→ **Directions**: Give the data back exactly. Leave out any images.

→ **Given data**:
+===+

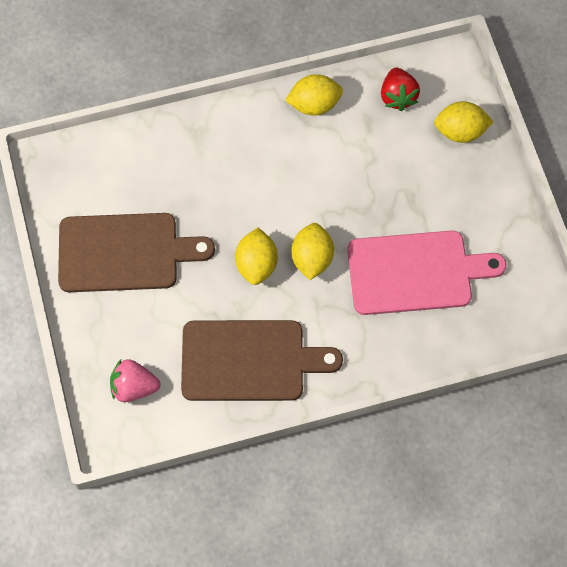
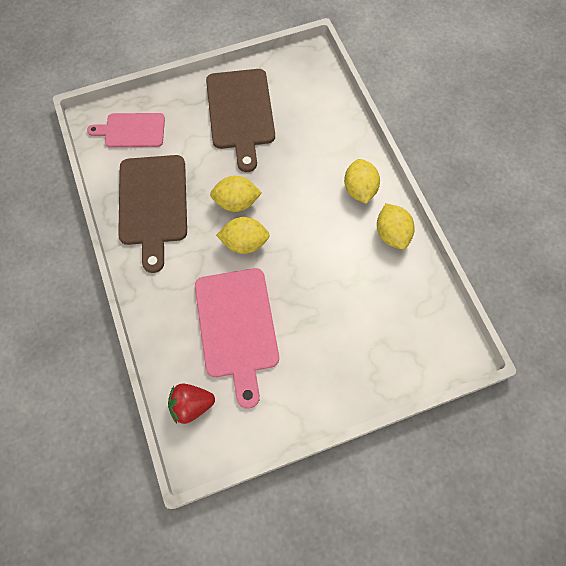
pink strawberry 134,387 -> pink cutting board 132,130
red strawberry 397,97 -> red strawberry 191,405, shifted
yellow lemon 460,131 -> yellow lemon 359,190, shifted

+===+

→ **Result for this exercise**:
pink strawberry 134,387 -> pink cutting board 132,130
red strawberry 397,97 -> red strawberry 191,405, shifted
yellow lemon 460,131 -> yellow lemon 359,190, shifted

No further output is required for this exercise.